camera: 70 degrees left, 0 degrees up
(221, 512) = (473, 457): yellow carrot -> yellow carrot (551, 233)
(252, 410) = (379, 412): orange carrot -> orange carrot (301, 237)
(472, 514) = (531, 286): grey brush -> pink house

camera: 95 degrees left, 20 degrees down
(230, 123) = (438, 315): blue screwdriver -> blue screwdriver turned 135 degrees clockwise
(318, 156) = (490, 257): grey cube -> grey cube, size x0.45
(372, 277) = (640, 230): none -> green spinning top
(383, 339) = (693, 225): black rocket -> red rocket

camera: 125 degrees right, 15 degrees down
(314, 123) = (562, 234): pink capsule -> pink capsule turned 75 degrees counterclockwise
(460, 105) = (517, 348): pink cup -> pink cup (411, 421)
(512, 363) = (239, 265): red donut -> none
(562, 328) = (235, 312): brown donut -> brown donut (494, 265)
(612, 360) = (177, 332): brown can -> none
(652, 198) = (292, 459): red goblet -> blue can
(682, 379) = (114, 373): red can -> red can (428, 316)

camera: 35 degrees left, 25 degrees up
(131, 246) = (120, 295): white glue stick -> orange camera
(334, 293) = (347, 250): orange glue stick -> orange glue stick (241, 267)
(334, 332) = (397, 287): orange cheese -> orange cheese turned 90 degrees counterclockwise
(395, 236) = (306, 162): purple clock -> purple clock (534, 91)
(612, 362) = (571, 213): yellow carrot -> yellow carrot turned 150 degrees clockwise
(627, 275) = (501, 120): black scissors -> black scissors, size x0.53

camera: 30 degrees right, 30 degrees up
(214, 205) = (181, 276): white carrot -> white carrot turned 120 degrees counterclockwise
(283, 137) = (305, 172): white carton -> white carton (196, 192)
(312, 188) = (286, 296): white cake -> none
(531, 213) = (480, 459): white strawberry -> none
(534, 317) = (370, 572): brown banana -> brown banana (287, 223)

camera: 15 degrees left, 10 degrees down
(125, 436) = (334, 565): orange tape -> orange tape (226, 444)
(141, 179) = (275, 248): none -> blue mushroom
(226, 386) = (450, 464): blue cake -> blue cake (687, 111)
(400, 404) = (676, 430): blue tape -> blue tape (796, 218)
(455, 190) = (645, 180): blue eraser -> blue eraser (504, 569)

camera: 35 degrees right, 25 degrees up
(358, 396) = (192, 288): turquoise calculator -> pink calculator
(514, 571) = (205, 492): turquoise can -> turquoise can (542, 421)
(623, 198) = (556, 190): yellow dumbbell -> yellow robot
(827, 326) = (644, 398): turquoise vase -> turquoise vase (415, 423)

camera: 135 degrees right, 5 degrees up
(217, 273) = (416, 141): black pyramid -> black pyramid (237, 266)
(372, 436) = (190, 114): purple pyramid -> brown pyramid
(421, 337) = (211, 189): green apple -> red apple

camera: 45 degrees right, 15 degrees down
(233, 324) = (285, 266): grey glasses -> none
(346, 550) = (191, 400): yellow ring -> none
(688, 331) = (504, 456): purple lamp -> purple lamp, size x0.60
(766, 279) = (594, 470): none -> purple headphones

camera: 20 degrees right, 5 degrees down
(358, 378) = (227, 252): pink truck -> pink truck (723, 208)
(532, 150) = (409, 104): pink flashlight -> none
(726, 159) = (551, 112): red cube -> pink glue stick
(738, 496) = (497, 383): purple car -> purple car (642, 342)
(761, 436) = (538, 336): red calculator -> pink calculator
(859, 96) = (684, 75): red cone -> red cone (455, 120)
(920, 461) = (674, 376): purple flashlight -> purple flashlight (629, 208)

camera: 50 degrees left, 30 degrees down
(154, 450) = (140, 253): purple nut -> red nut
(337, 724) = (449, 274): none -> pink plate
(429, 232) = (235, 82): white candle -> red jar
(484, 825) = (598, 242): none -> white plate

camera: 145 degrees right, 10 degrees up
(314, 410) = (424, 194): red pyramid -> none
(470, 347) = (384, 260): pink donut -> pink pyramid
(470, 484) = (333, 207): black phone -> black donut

**Your goal**:
For each line in the records that holds "carrot", show that line as it stands.

**Output for this task**:
(221, 512) = (473, 457): yellow carrot -> yellow carrot (551, 233)
(252, 410) = (379, 412): orange carrot -> orange carrot (301, 237)
(612, 362) = (571, 213): yellow carrot -> yellow carrot turned 150 degrees clockwise
(214, 205) = (181, 276): white carrot -> white carrot turned 120 degrees counterclockwise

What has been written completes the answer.